*** Raw data

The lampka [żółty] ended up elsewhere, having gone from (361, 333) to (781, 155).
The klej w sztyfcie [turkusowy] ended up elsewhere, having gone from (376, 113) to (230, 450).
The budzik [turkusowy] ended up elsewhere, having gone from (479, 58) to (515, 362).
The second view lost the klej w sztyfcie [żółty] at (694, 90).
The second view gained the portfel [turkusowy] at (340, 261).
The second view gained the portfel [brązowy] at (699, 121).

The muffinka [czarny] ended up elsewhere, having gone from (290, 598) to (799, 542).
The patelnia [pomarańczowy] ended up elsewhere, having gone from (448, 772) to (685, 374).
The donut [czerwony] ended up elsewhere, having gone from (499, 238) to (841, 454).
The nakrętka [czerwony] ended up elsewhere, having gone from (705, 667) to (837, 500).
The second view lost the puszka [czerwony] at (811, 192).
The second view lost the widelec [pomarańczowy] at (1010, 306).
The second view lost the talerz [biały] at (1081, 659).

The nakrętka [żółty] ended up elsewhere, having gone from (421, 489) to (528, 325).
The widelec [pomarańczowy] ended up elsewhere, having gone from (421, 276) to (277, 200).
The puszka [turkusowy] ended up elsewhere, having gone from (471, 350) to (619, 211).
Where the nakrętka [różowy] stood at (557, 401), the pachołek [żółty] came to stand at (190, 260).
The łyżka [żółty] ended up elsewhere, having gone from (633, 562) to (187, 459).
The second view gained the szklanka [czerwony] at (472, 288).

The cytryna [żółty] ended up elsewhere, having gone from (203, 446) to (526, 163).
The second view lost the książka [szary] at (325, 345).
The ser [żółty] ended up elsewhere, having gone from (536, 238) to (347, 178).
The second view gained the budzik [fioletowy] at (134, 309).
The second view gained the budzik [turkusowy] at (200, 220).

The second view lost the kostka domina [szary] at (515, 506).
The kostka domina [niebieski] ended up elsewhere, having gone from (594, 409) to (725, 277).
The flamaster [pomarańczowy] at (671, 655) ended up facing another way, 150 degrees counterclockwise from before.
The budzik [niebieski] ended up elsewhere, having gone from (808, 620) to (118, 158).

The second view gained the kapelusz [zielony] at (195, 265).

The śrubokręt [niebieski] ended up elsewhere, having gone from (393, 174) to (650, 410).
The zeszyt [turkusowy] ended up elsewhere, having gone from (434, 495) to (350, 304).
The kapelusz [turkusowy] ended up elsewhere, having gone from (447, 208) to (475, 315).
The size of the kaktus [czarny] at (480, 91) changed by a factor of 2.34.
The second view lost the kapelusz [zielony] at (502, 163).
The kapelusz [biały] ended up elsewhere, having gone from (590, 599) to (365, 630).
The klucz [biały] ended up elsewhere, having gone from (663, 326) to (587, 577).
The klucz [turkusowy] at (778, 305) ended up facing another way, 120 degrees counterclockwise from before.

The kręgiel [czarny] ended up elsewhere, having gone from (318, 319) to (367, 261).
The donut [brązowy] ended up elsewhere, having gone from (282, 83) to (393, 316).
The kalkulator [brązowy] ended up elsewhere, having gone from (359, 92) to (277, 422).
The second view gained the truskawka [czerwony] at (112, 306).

******

■ How to complete this task ■
In the entries above, find each line with the word "klej" and copy it.

■ Written solution ■
The klej w sztyfcie [turkusowy] ended up elsewhere, having gone from (376, 113) to (230, 450).
The second view lost the klej w sztyfcie [żółty] at (694, 90).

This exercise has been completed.